# Challenge
Gather every line in the items below that contains the word "specified" and copy each one out.

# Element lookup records
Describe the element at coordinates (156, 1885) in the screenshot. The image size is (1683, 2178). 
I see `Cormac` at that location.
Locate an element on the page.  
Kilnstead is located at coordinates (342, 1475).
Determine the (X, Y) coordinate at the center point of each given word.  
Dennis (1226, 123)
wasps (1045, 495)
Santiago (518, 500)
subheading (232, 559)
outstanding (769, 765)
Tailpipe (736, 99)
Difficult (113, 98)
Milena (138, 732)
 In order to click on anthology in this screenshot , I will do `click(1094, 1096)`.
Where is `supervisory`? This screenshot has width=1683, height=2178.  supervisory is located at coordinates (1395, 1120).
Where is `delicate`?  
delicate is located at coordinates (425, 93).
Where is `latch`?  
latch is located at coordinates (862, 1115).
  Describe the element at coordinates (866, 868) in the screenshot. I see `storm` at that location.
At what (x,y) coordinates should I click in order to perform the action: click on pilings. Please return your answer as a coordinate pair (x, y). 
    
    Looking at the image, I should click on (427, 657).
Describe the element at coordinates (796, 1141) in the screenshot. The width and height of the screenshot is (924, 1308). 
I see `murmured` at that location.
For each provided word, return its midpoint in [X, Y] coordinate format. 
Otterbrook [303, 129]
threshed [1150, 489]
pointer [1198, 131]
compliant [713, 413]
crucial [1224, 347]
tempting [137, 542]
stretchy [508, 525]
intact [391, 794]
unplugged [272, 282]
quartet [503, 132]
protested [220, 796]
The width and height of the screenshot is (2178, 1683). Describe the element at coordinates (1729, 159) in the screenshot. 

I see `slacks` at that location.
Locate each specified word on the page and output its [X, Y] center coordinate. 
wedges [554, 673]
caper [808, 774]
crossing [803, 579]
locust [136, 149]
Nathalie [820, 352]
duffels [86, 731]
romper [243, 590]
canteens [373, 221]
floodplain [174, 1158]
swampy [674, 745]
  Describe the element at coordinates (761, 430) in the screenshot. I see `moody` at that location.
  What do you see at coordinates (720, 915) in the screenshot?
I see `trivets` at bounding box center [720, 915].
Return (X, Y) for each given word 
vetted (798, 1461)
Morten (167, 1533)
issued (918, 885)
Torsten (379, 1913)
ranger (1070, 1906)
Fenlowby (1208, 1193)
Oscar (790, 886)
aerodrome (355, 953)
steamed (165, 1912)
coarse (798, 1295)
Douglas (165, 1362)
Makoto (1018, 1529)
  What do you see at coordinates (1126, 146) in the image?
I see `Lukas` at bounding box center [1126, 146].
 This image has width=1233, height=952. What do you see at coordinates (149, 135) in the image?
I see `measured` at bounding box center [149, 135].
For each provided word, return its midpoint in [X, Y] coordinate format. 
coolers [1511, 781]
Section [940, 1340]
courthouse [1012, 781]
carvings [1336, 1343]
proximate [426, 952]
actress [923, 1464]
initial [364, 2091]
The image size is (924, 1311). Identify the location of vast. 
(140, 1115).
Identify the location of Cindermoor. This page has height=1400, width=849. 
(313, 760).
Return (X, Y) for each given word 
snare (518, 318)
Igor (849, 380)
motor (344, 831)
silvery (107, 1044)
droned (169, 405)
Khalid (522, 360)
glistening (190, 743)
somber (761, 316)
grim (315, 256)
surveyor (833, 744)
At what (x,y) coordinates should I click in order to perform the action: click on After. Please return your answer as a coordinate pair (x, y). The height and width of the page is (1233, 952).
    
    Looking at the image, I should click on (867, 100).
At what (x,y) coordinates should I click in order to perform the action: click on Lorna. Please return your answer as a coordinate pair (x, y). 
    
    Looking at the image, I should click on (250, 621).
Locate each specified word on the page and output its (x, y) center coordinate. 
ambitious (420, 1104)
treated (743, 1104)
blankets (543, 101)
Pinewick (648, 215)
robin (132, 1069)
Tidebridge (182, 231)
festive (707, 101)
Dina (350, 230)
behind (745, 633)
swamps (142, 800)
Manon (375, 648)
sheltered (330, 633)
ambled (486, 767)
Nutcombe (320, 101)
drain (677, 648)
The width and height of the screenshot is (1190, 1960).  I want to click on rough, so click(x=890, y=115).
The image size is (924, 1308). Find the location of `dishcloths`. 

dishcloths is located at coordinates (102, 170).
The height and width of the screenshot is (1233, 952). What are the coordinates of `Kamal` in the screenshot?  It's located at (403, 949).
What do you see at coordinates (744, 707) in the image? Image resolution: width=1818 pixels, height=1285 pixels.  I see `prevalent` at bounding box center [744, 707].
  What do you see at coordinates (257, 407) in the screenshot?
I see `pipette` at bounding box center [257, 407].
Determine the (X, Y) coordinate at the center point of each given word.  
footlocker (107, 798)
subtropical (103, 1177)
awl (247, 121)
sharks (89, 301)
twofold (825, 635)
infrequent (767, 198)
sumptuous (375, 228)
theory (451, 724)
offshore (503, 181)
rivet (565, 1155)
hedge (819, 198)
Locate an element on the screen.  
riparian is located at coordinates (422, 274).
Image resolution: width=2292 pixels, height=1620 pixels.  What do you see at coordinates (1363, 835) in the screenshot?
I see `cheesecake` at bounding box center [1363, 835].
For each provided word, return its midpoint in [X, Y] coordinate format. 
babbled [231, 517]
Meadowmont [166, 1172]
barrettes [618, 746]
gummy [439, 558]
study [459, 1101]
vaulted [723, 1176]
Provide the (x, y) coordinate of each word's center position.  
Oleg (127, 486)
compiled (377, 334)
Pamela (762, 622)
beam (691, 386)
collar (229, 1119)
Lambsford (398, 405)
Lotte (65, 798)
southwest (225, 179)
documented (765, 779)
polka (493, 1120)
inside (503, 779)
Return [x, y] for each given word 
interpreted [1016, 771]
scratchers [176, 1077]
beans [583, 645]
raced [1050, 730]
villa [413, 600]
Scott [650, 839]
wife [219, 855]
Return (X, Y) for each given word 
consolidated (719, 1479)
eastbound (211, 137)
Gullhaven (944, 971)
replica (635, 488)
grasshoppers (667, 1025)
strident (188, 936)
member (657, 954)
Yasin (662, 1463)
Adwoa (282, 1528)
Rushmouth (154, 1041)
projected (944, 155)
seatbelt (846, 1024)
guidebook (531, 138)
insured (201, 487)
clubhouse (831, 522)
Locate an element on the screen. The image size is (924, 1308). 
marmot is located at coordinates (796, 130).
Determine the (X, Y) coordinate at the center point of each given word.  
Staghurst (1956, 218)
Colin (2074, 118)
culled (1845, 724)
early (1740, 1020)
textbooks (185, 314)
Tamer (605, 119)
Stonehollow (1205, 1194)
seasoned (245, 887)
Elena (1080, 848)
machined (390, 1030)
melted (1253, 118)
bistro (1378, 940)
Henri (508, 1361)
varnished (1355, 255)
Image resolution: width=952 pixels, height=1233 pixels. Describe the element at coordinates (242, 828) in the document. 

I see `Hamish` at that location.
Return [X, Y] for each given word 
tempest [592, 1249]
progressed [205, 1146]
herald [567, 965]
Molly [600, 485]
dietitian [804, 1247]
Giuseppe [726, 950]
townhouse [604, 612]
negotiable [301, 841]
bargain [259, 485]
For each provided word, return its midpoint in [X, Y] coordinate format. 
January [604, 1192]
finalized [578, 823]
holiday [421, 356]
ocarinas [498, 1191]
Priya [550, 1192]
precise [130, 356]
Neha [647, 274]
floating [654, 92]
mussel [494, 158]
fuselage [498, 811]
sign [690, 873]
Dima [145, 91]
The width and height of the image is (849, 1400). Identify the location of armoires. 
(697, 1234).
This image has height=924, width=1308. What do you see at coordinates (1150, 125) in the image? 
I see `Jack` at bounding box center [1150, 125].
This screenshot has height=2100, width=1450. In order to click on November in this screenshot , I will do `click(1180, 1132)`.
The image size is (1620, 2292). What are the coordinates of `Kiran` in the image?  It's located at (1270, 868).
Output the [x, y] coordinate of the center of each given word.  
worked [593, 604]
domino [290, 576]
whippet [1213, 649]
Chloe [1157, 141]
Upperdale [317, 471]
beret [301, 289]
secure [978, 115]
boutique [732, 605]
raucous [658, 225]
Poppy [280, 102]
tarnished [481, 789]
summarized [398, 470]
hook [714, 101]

# Final result
Locate each specified word on the page and output its [X, Y] center coordinate. 
Locate each specified word on the page and output its (x, y) center coordinate. 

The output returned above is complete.